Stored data
***

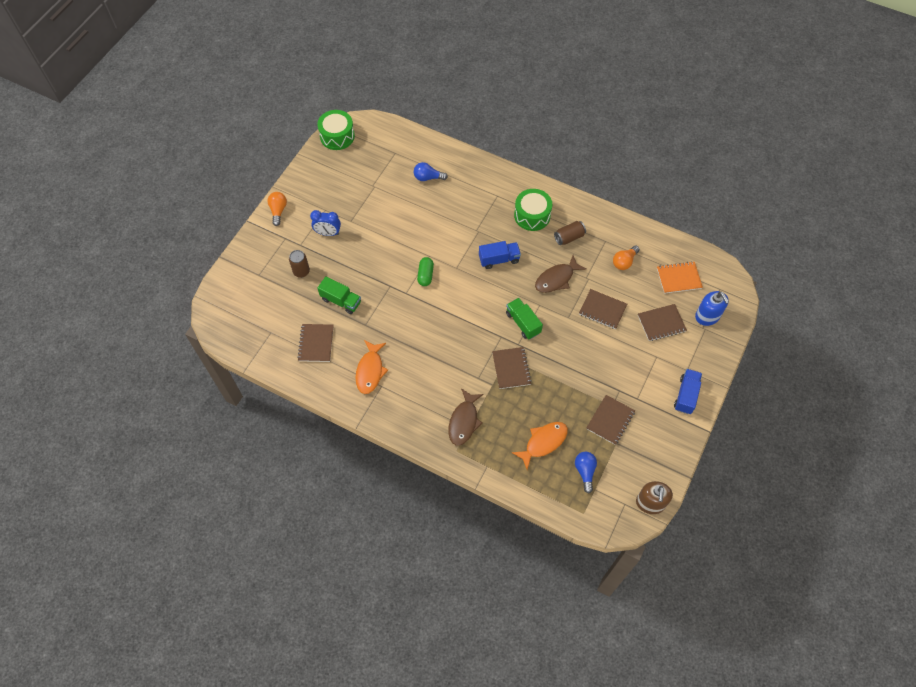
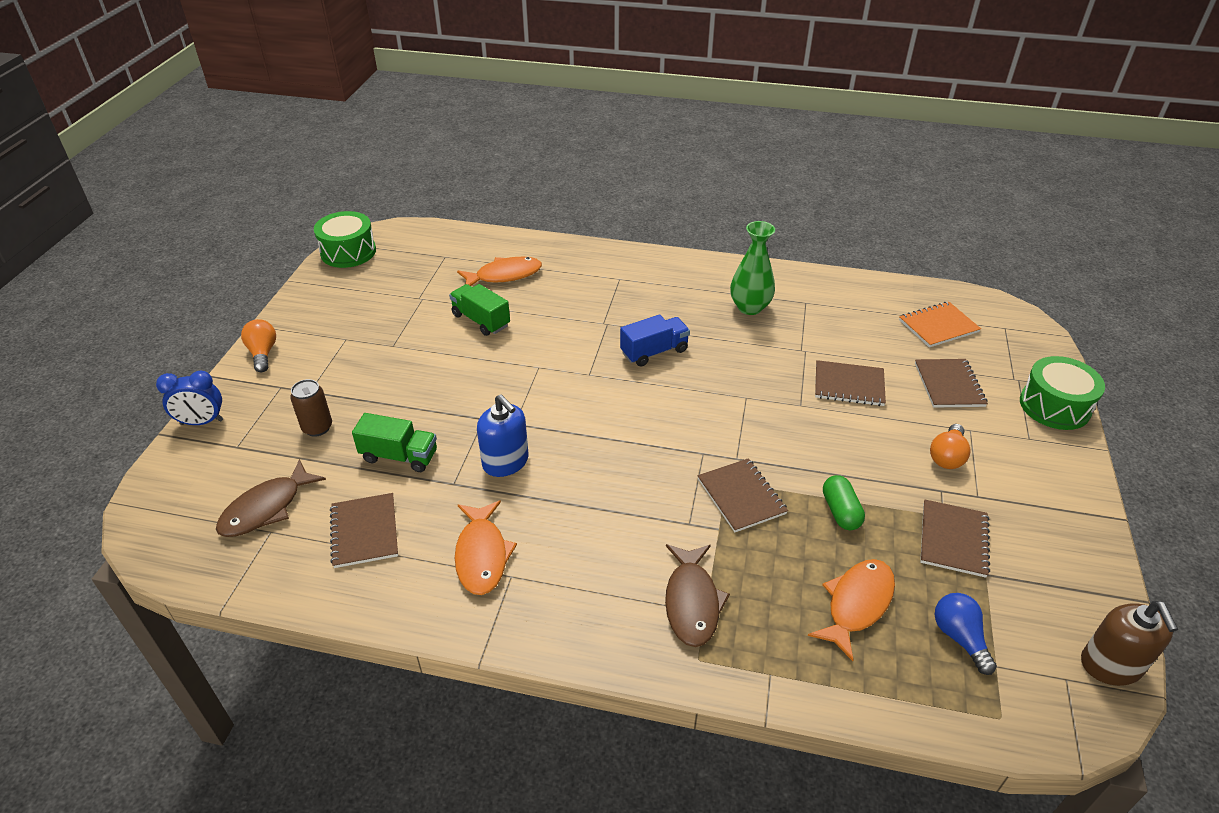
camera: 15 degrees left, 20 degrees down
(328, 233) = (356, 367): blue clock -> blue clock (202, 422)
(425, 275) = (540, 393): green capsule -> green capsule (840, 511)
(428, 177) = (504, 275): blue light bulb -> orange fish
(523, 323) = (731, 427): green truck -> green truck (481, 320)
(532, 215) = (682, 292): green drum -> green drum (1054, 406)
(556, 279) = (756, 359): brown fish -> brown fish (266, 508)
(569, 237) = (749, 307): brown can -> green vase
(624, 262) = (847, 321): orange light bulb -> orange light bulb (947, 456)
(661, 323) = (949, 385): brown notebook -> brown notebook turned 60 degrees counterclockwise
(686, 395) = (1052, 474): blue truck -> none
(707, 316) = (1010, 363): blue soap dispenser -> blue soap dispenser (505, 462)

***

Please report every line of the records above that contains the word "degrees".

camera: 15 degrees left, 20 degrees down
(661, 323) = (949, 385): brown notebook -> brown notebook turned 60 degrees counterclockwise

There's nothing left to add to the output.